-- Information follows --

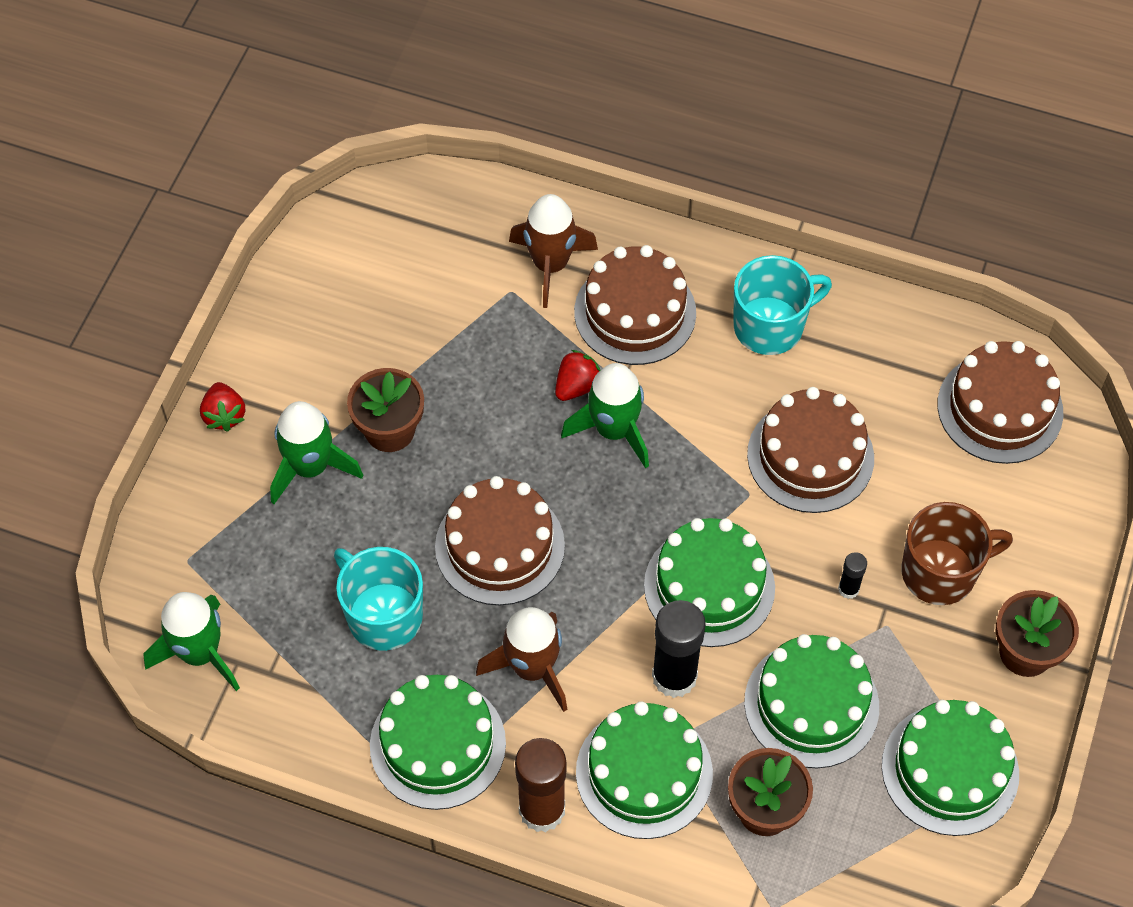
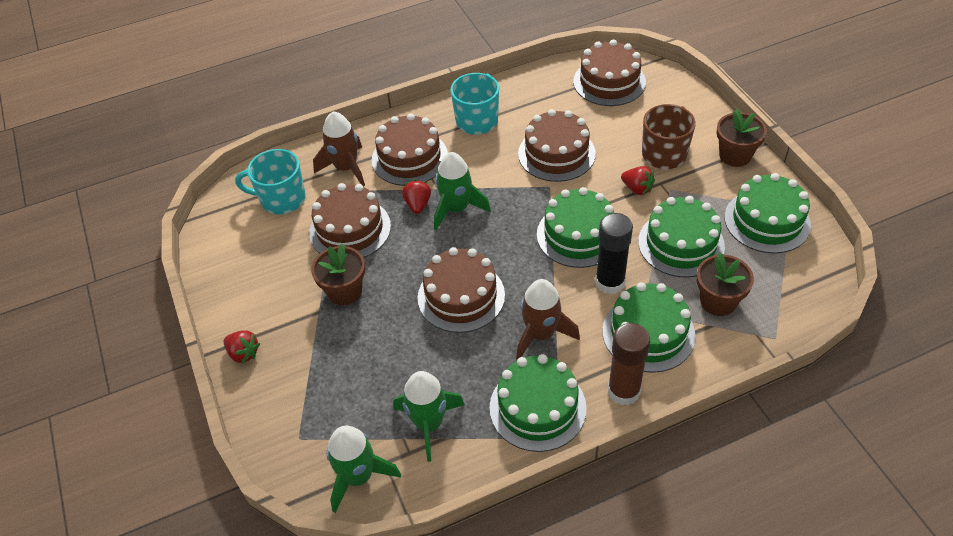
camera: 40 degrees left, 10 degrees down
(310, 467) = (320, 339): green rocket -> green rocket (429, 424)
(383, 615) = (439, 374): turquoise mug -> turquoise mug (282, 199)
(472, 354) = (350, 229): none -> brown cake
(848, 589) = (637, 189): black glue stick -> red strawberry

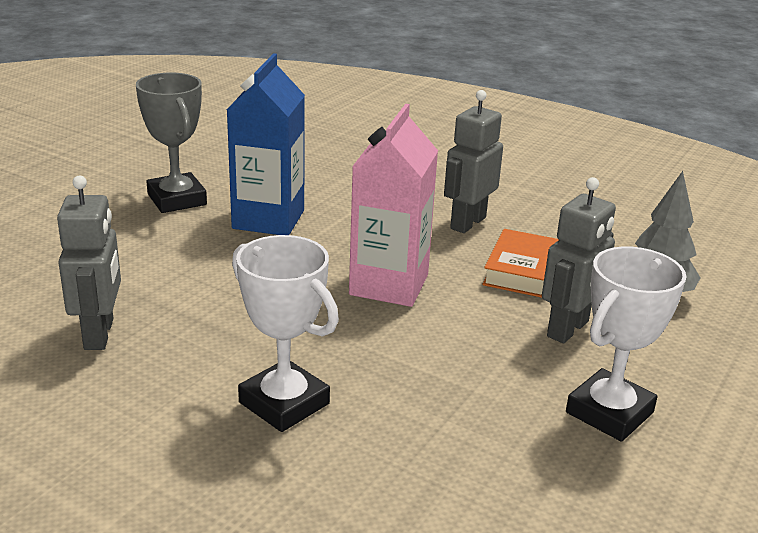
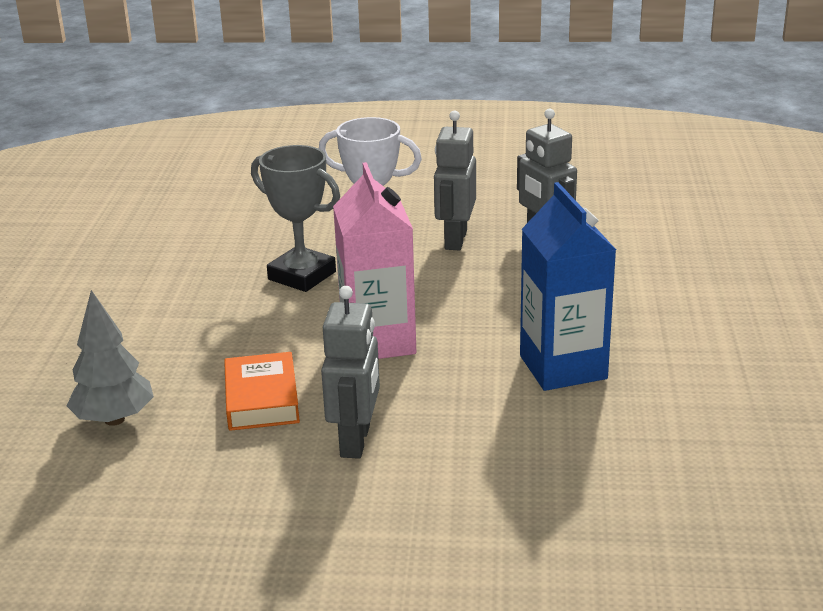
camera: 155 degrees right, 0 degrees up
(177, 199) = (681, 356): grey trophy -> grey trophy (302, 275)
(568, 329) = (194, 355): grey robot -> grey robot (455, 240)
(609, 412) = (144, 304): white trophy -> none

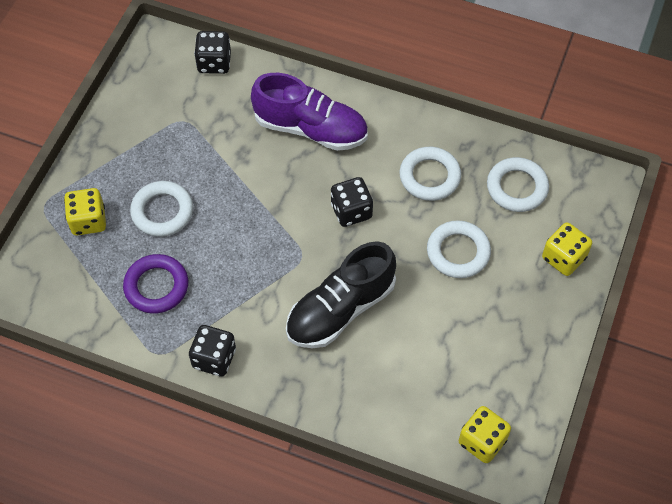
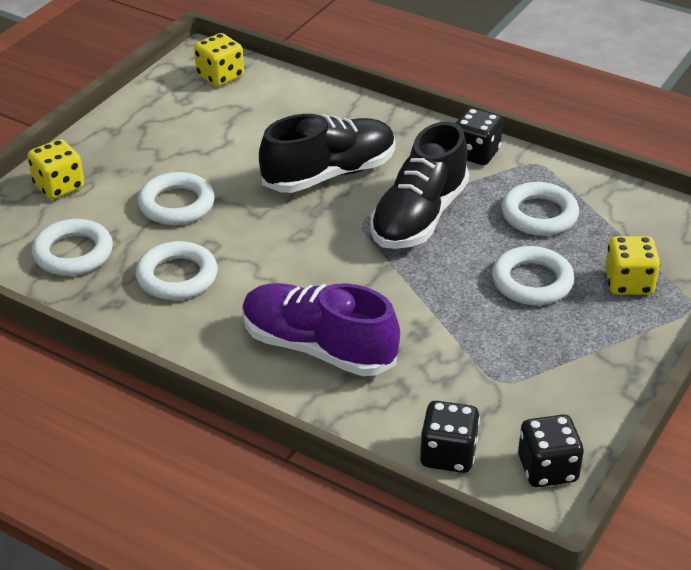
camera: 170 degrees left, 20 degrees down
(156, 286) = (539, 215): purple ring -> white ring
(256, 268) = (419, 217): none -> black shoe
(351, 211) = (290, 254): black dice -> black dice (547, 469)

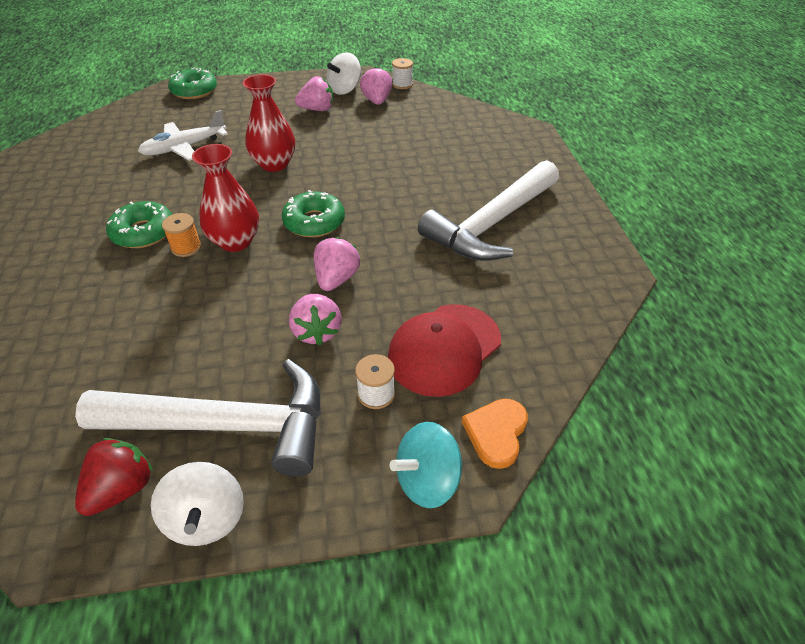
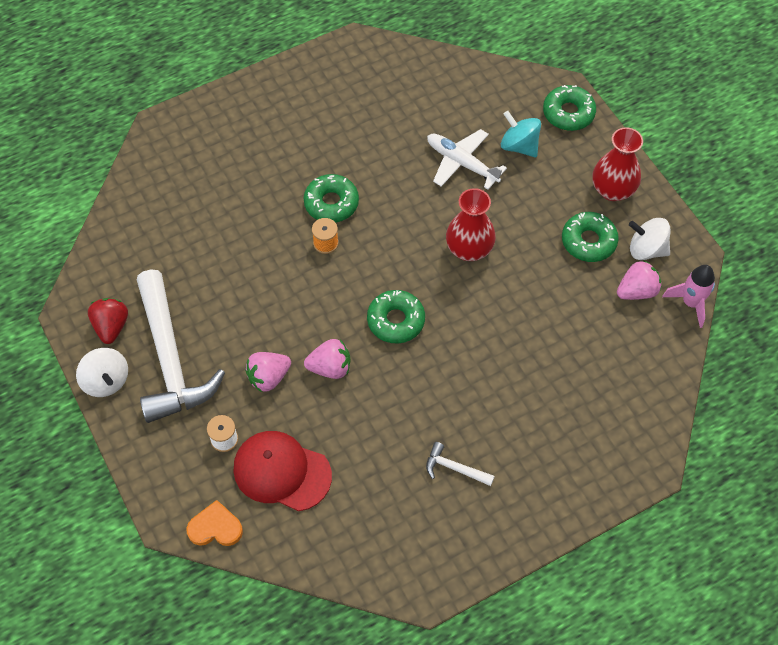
camera: 70 degrees right, 15 degrees up
(122, 488) = (111, 326): red strawberry -> red strawberry turned 105 degrees counterclockwise
(207, 518) = (106, 381): white spinning top -> white spinning top turned 90 degrees counterclockwise
(235, 241) = (346, 274): red vase -> red vase (612, 190)
(317, 109) = (588, 241): pink strawberry -> green donut
(402, 84) = (690, 303): white spool -> pink rocket
(427, 480) = (166, 494): turquoise spinning top -> turquoise spinning top (519, 146)
(492, 223) = (455, 468): white hammer -> white hammer, size x0.41

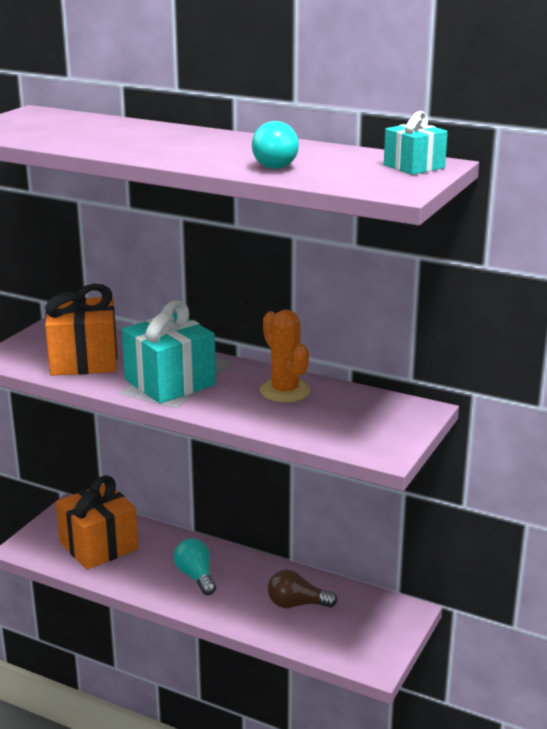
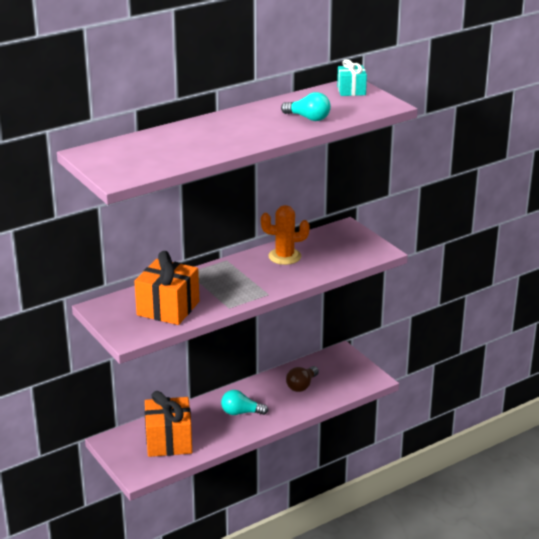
camera: 60 degrees left, 5 degrees up
(170, 382) = (234, 287): turquoise gift -> none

-- Information concluded --

Exercise directions:
Keep out the pictures, and copy exactly the lines from the one that contains "(317, 109) = (588, 241): pink" through the final line of the records above, both ends included.

Completed exercise:
(317, 109) = (588, 241): pink strawberry -> green donut
(402, 84) = (690, 303): white spool -> pink rocket
(427, 480) = (166, 494): turquoise spinning top -> turquoise spinning top (519, 146)
(492, 223) = (455, 468): white hammer -> white hammer, size x0.41

camera: 60 degrees left, 5 degrees up
(170, 382) = (234, 287): turquoise gift -> none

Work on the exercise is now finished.